→ **EXTRACTED ENTRIES**:
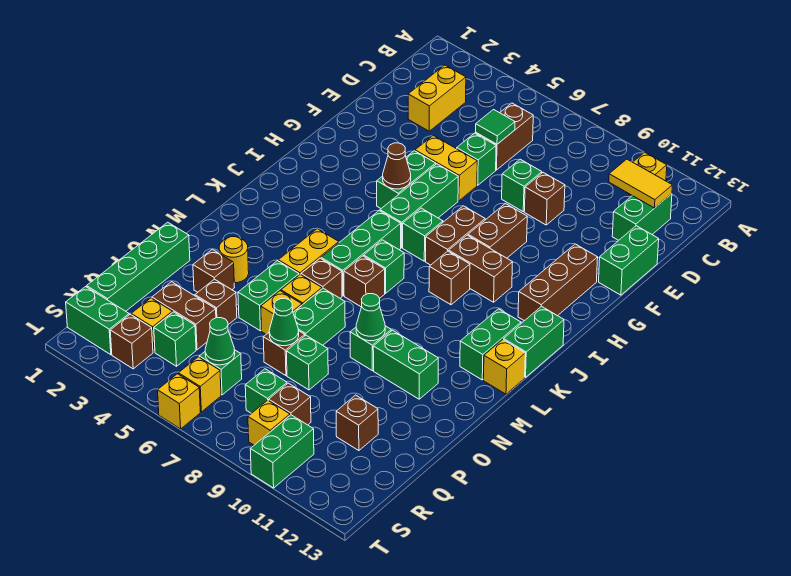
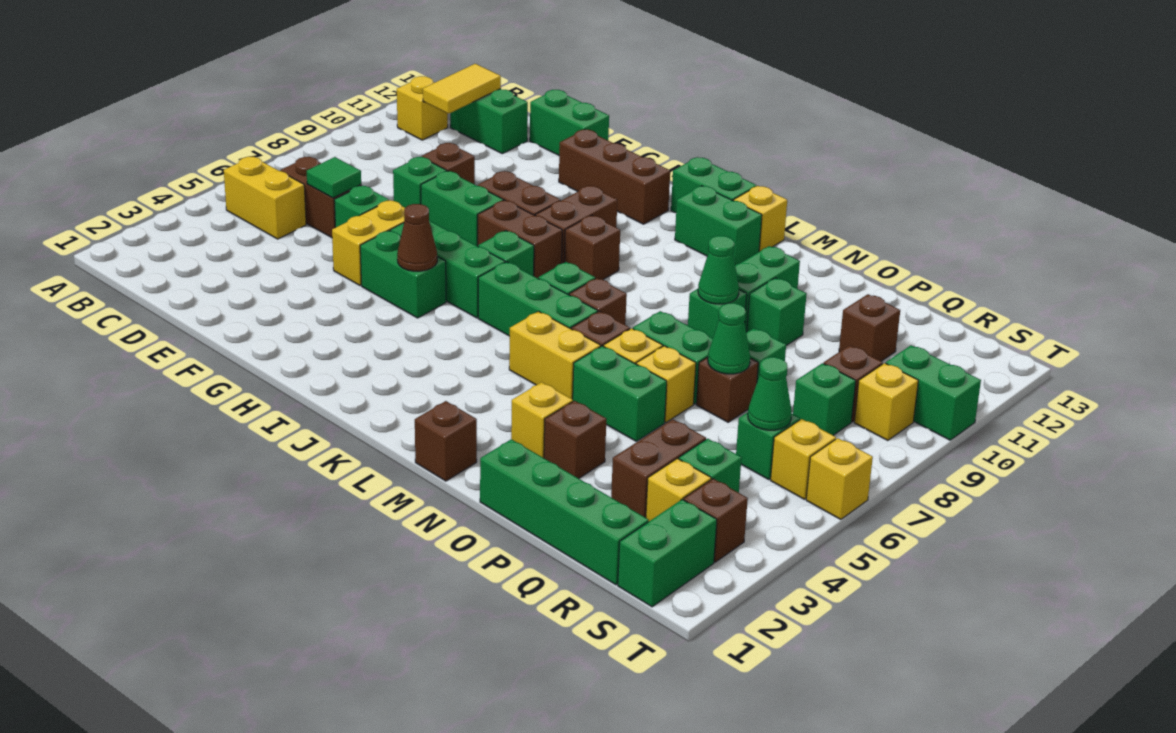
yellow brick C3:D3 level 1 -> yellow brick B5:C5 level 1
none -> green brick F8:G8 level 1
yellow round brick N3 level 1 -> yellow brick N3 level 1
none -> green brick O10 level 1
brown brick P4 level 1 -> brown brick M1 level 1

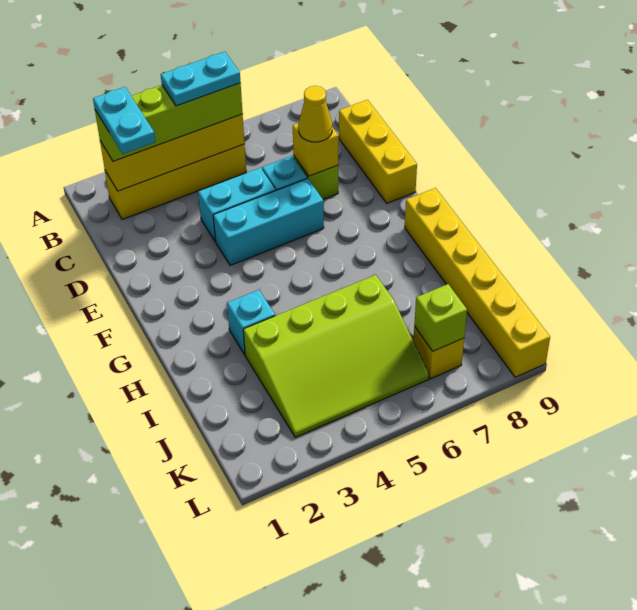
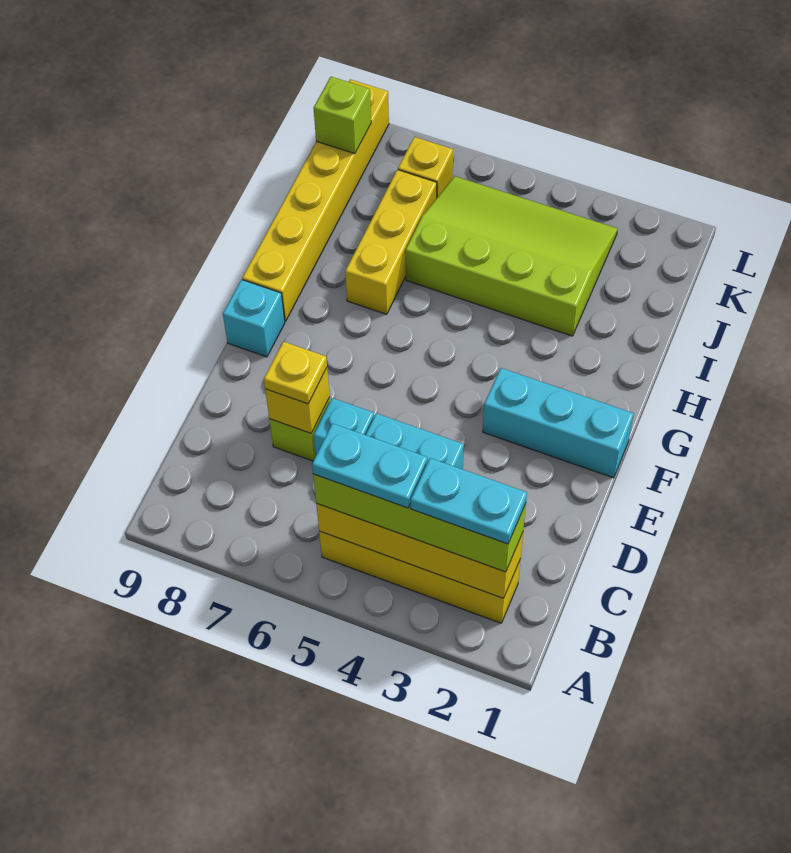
cyan plate B2:C2 level 4 -> cyan plate B2:B3 level 4
yellow brick C9:E9 level 1 -> yellow brick H7:J7 level 1
yellow cone D7 level 3 -> yellow plate D7 level 3
cyan brick E4:E6 level 1 -> cyan brick F1:F3 level 1
cyan brick H3 level 1 -> cyan brick F9 level 1
lime brick K7 level 2 -> lime brick K9 level 2

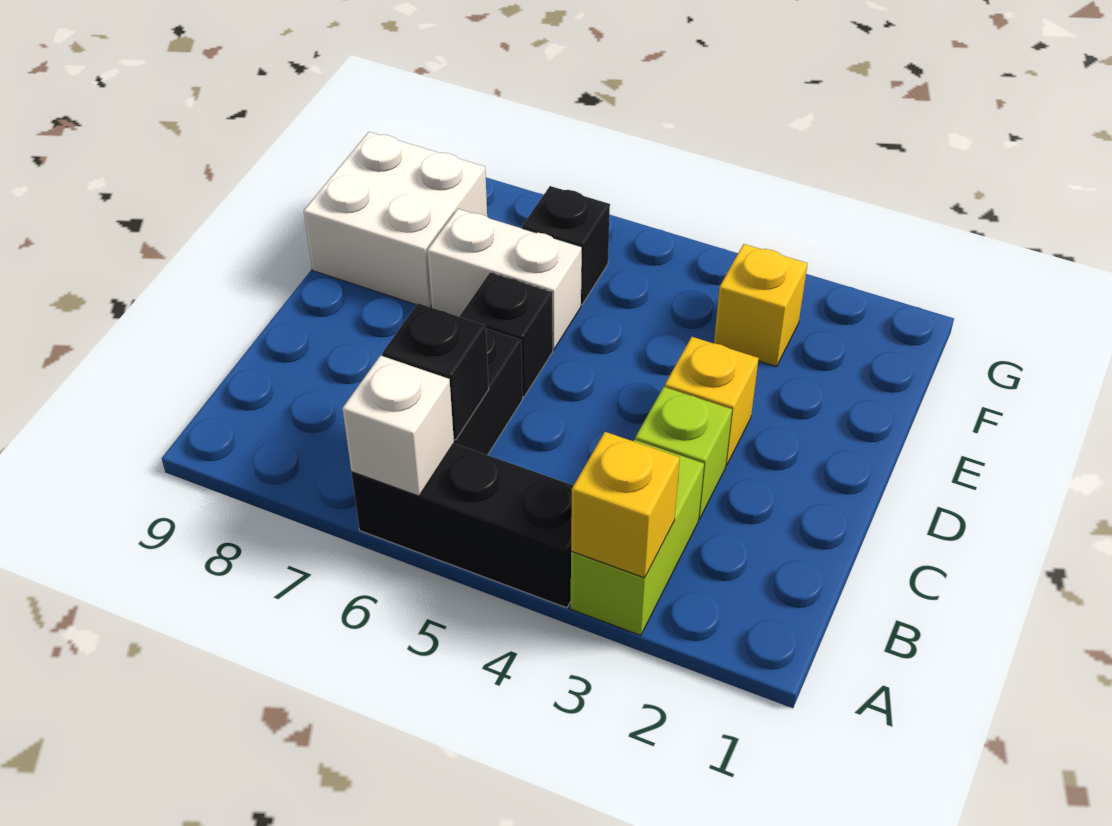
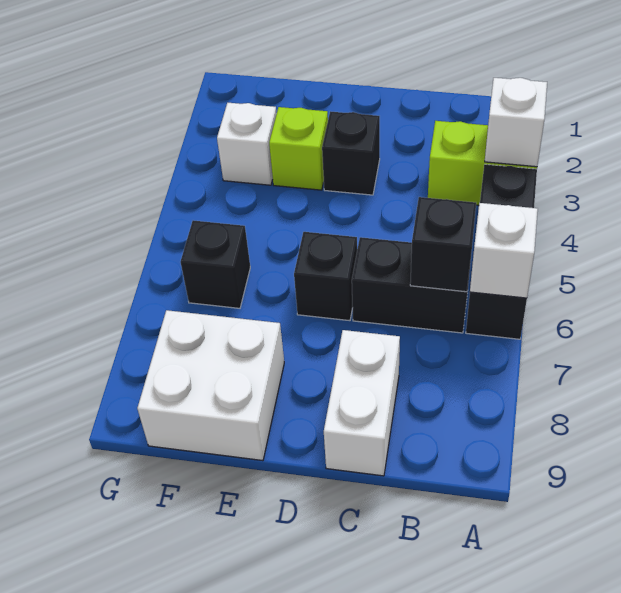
yellow brick A3 level 2 -> white brick A3 level 2
lime brick C3 level 1 -> lime brick E3 level 1
yellow brick D3 level 1 -> black brick D3 level 1
white brick E6:E7 level 1 -> white brick C8:C9 level 1
yellow brick F3 level 1 -> white brick F3 level 1

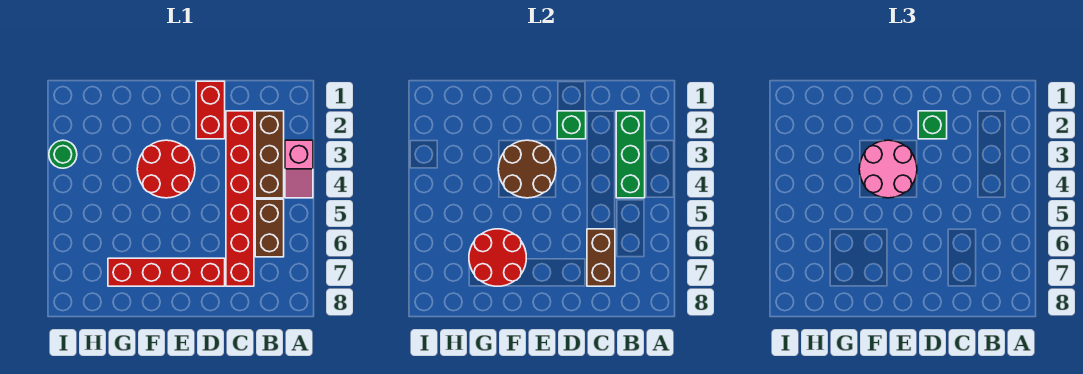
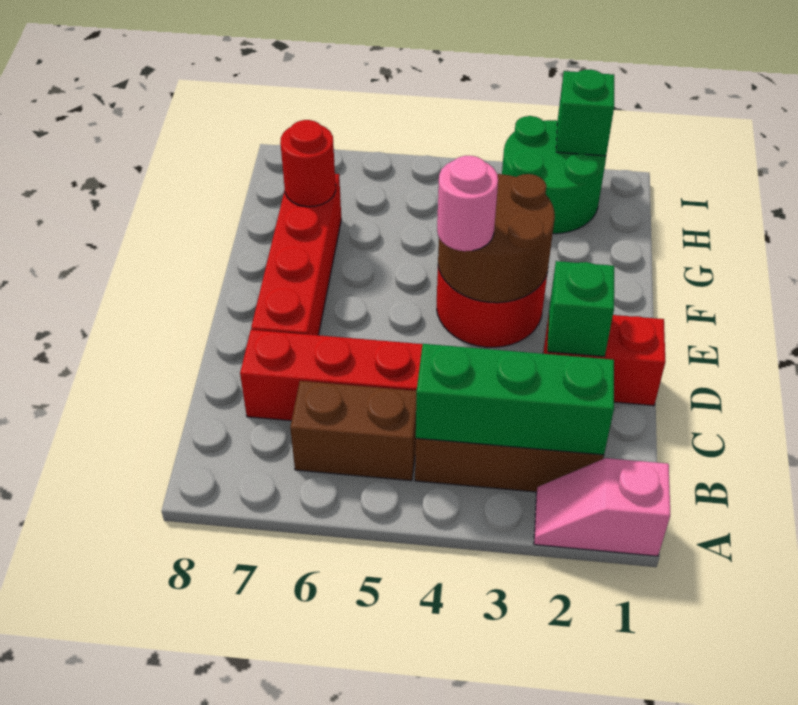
pink slope A3:A4 level 1 top 3 -> pink slope A1:A2 level 1 top 1
brown brick C6:C7 level 2 -> none
green brick D2 level 3 -> green brick I2 level 2
pink round brick E3:F4 level 3 -> pink round brick E4 level 3
red round brick F6:G7 level 2 -> red round brick G7 level 2
green round brick I3 level 1 -> green round brick H2:I3 level 1

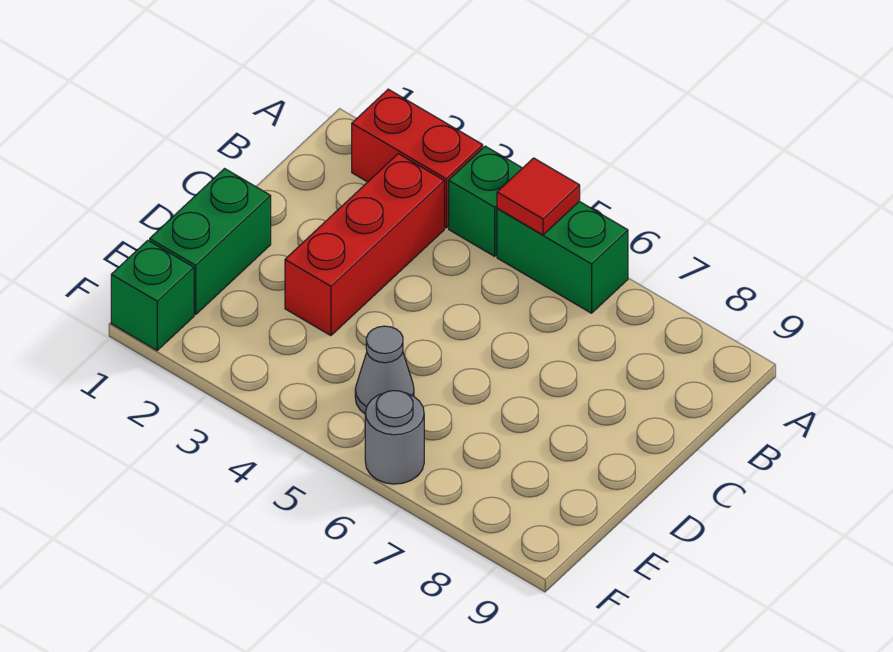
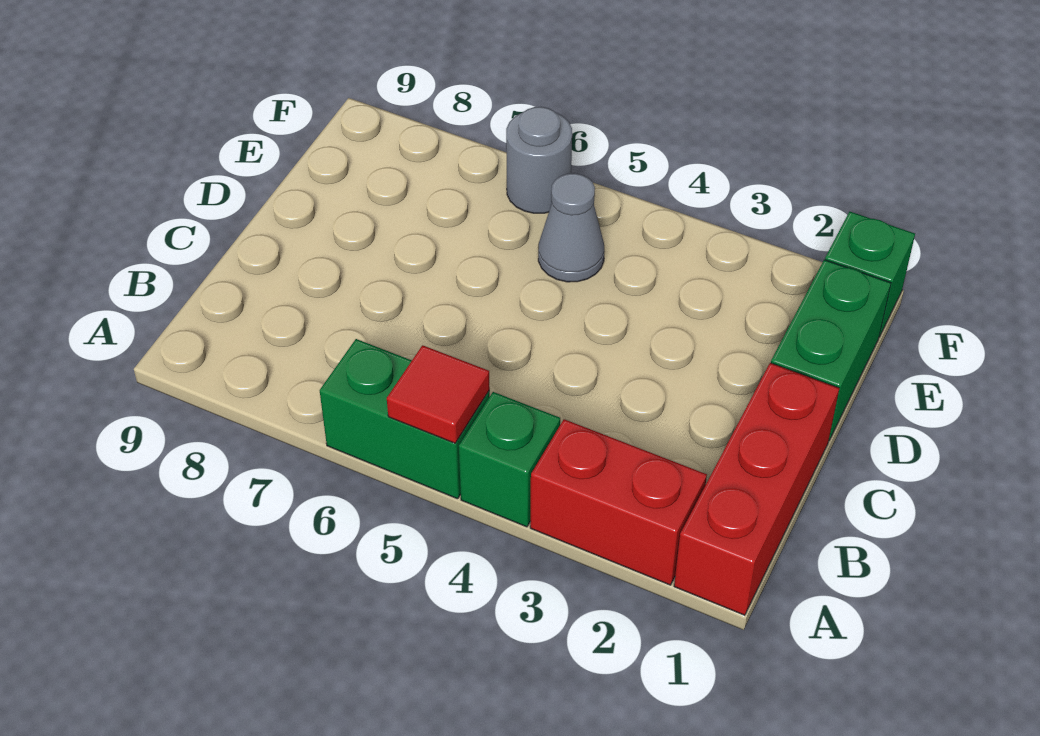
red brick B3:D3 level 1 -> red brick A1:C1 level 1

→ **ASSIGNMENT**:
A word-for-word retyping of every record is required, without the pictures.

→ **ANSWER SECTION**:
yellow brick C3:D3 level 1 -> yellow brick B5:C5 level 1
none -> green brick F8:G8 level 1
yellow round brick N3 level 1 -> yellow brick N3 level 1
none -> green brick O10 level 1
brown brick P4 level 1 -> brown brick M1 level 1

cyan plate B2:C2 level 4 -> cyan plate B2:B3 level 4
yellow brick C9:E9 level 1 -> yellow brick H7:J7 level 1
yellow cone D7 level 3 -> yellow plate D7 level 3
cyan brick E4:E6 level 1 -> cyan brick F1:F3 level 1
cyan brick H3 level 1 -> cyan brick F9 level 1
lime brick K7 level 2 -> lime brick K9 level 2

yellow brick A3 level 2 -> white brick A3 level 2
lime brick C3 level 1 -> lime brick E3 level 1
yellow brick D3 level 1 -> black brick D3 level 1
white brick E6:E7 level 1 -> white brick C8:C9 level 1
yellow brick F3 level 1 -> white brick F3 level 1

pink slope A3:A4 level 1 top 3 -> pink slope A1:A2 level 1 top 1
brown brick C6:C7 level 2 -> none
green brick D2 level 3 -> green brick I2 level 2
pink round brick E3:F4 level 3 -> pink round brick E4 level 3
red round brick F6:G7 level 2 -> red round brick G7 level 2
green round brick I3 level 1 -> green round brick H2:I3 level 1

red brick B3:D3 level 1 -> red brick A1:C1 level 1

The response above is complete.